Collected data
┌──

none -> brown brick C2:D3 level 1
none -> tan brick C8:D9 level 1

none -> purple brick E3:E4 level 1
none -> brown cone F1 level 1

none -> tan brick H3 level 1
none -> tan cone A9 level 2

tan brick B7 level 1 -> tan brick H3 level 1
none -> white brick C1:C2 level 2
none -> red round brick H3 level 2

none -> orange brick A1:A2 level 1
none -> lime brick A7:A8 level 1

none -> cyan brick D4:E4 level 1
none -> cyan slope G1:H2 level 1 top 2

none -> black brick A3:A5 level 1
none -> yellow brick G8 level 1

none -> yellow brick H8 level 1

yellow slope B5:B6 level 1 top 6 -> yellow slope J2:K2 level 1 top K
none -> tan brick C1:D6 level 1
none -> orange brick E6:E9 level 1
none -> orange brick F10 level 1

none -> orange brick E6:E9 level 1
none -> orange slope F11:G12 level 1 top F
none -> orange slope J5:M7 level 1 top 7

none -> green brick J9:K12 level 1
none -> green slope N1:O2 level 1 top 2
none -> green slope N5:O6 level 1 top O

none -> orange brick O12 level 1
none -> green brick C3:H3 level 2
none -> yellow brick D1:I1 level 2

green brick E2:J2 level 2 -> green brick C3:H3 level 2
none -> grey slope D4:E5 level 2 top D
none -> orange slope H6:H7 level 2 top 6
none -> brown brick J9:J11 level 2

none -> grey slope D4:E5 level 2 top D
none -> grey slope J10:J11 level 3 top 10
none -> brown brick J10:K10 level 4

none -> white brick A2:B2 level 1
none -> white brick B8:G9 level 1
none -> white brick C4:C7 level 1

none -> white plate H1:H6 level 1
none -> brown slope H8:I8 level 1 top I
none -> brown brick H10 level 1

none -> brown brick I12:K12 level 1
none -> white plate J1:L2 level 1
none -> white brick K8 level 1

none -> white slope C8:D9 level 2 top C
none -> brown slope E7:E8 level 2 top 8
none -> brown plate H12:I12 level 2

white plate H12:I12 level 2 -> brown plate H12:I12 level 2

└──

◆ **Work item**: An exact copy of every record is needed; write it out in full.

◆ **Response below**:
none -> brown brick C2:D3 level 1
none -> tan brick C8:D9 level 1

none -> purple brick E3:E4 level 1
none -> brown cone F1 level 1

none -> tan brick H3 level 1
none -> tan cone A9 level 2

tan brick B7 level 1 -> tan brick H3 level 1
none -> white brick C1:C2 level 2
none -> red round brick H3 level 2

none -> orange brick A1:A2 level 1
none -> lime brick A7:A8 level 1

none -> cyan brick D4:E4 level 1
none -> cyan slope G1:H2 level 1 top 2

none -> black brick A3:A5 level 1
none -> yellow brick G8 level 1

none -> yellow brick H8 level 1

yellow slope B5:B6 level 1 top 6 -> yellow slope J2:K2 level 1 top K
none -> tan brick C1:D6 level 1
none -> orange brick E6:E9 level 1
none -> orange brick F10 level 1

none -> orange brick E6:E9 level 1
none -> orange slope F11:G12 level 1 top F
none -> orange slope J5:M7 level 1 top 7

none -> green brick J9:K12 level 1
none -> green slope N1:O2 level 1 top 2
none -> green slope N5:O6 level 1 top O

none -> orange brick O12 level 1
none -> green brick C3:H3 level 2
none -> yellow brick D1:I1 level 2

green brick E2:J2 level 2 -> green brick C3:H3 level 2
none -> grey slope D4:E5 level 2 top D
none -> orange slope H6:H7 level 2 top 6
none -> brown brick J9:J11 level 2

none -> grey slope D4:E5 level 2 top D
none -> grey slope J10:J11 level 3 top 10
none -> brown brick J10:K10 level 4

none -> white brick A2:B2 level 1
none -> white brick B8:G9 level 1
none -> white brick C4:C7 level 1

none -> white plate H1:H6 level 1
none -> brown slope H8:I8 level 1 top I
none -> brown brick H10 level 1

none -> brown brick I12:K12 level 1
none -> white plate J1:L2 level 1
none -> white brick K8 level 1

none -> white slope C8:D9 level 2 top C
none -> brown slope E7:E8 level 2 top 8
none -> brown plate H12:I12 level 2

white plate H12:I12 level 2 -> brown plate H12:I12 level 2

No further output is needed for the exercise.